BEGIN Source information
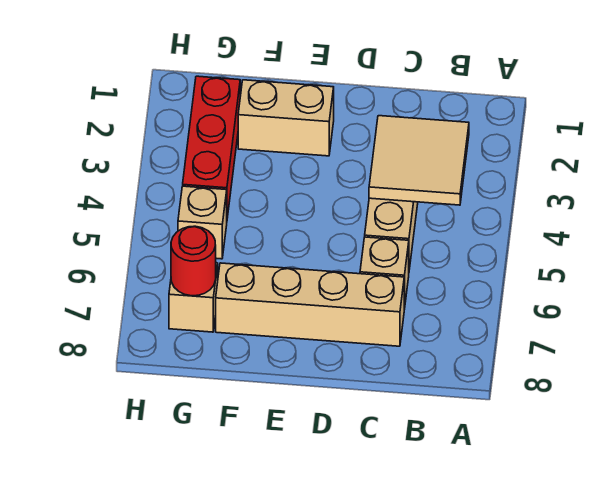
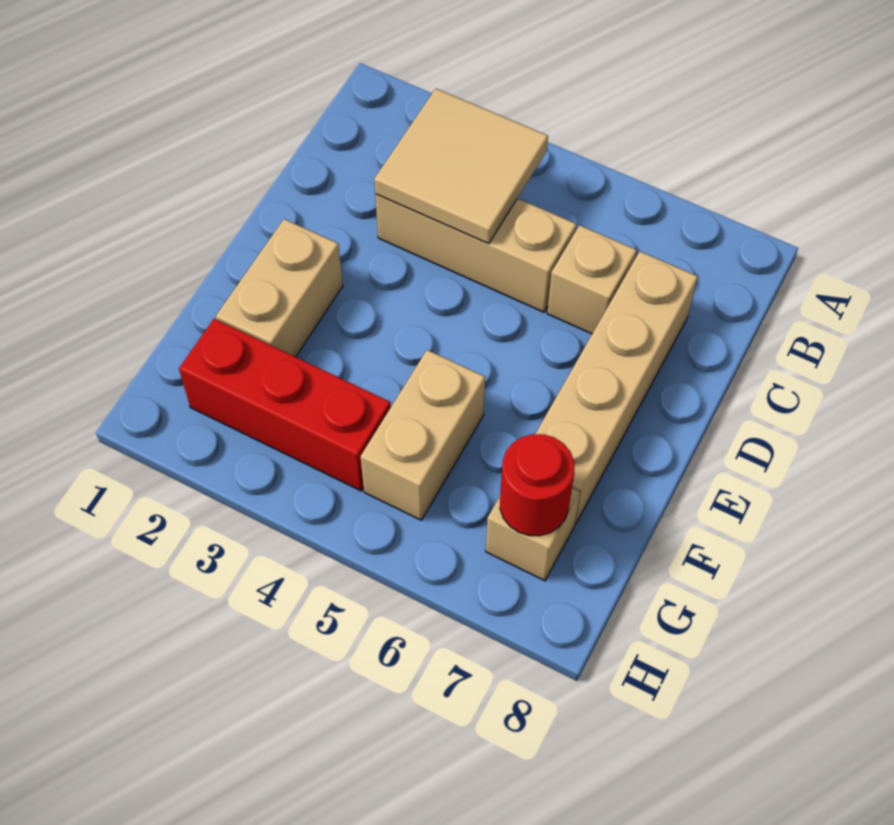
tan brick G5 level 1 -> tan brick F5:G5 level 1

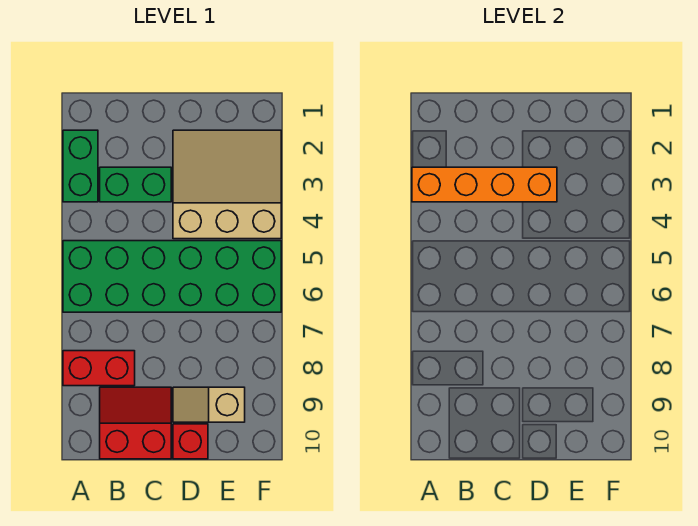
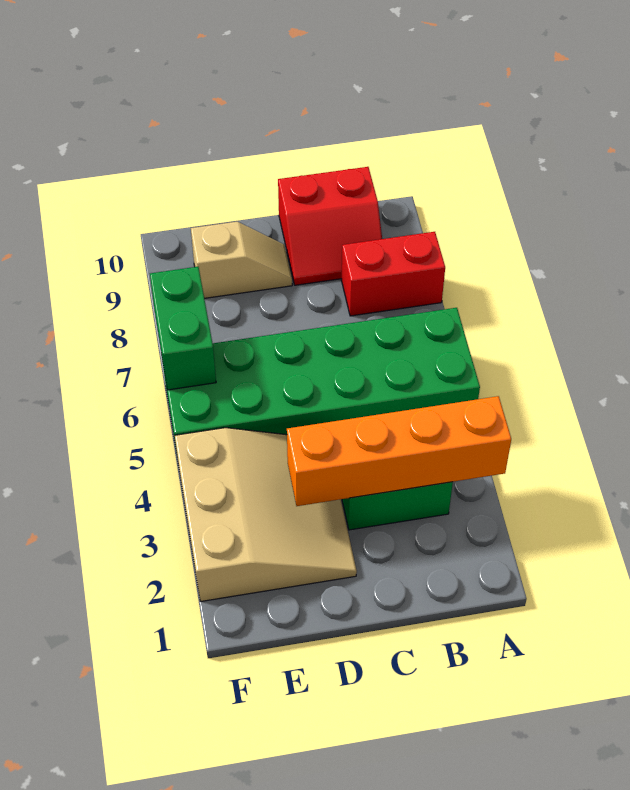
green brick A2:A3 level 1 -> green brick F6:F7 level 2
tan slope D2:F4 level 1 top 4 -> tan slope D2:F4 level 1 top F
red brick D10 level 1 -> none

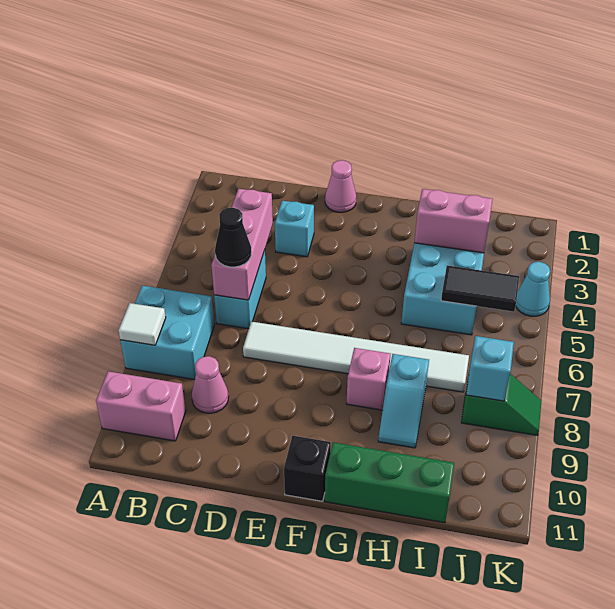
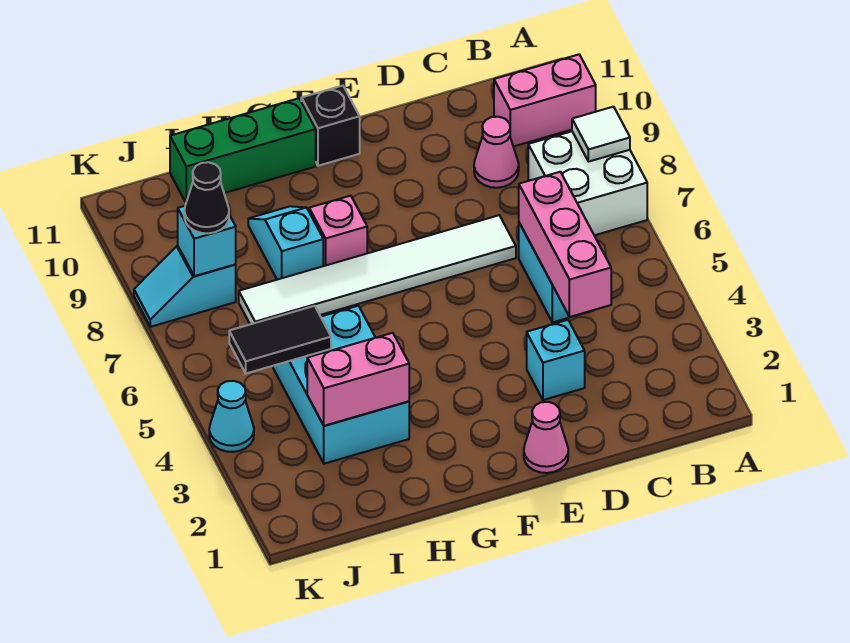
cyan brick A7:B8 level 1 -> white brick A7:B8 level 1
black cone C6 level 3 -> black cone J8 level 3
green slope J8:K8 level 1 top J -> cyan slope J8:K8 level 1 top J

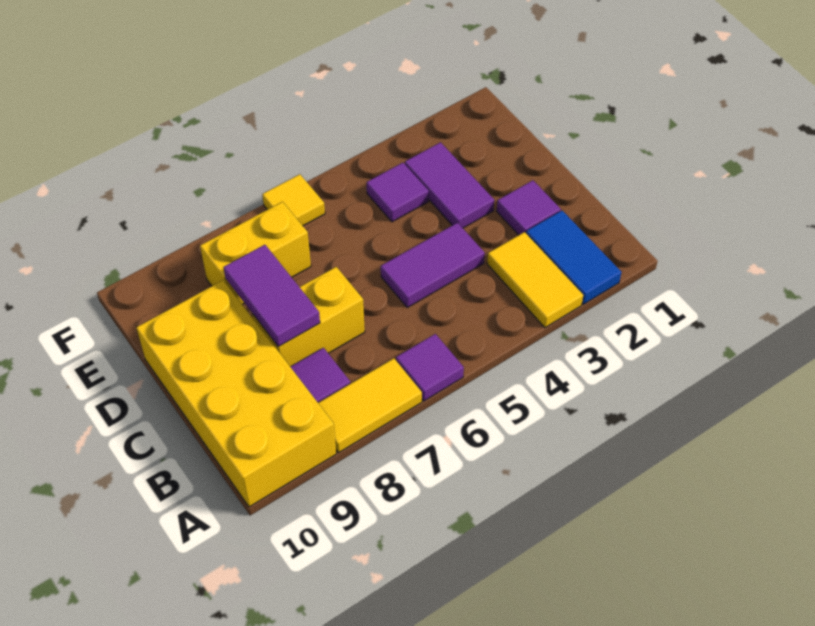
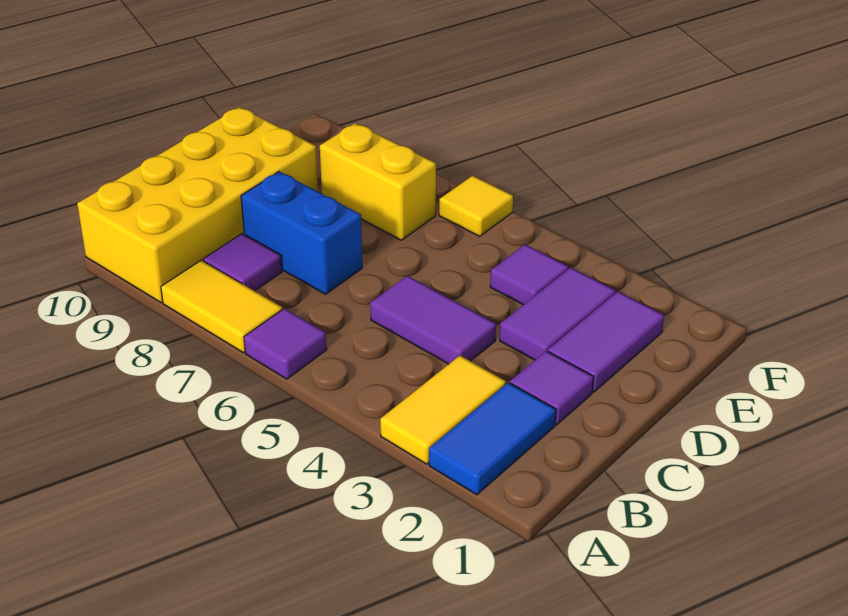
yellow brick C7:C8 level 1 -> blue brick C7:C8 level 1
purple tile C8:D8 level 2 -> purple tile D2:E2 level 1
END Source information
» Task to carry out: Check the listing above for lines containing the string "green", and copy each one.

» Task output:
green brick A2:A3 level 1 -> green brick F6:F7 level 2
green slope J8:K8 level 1 top J -> cyan slope J8:K8 level 1 top J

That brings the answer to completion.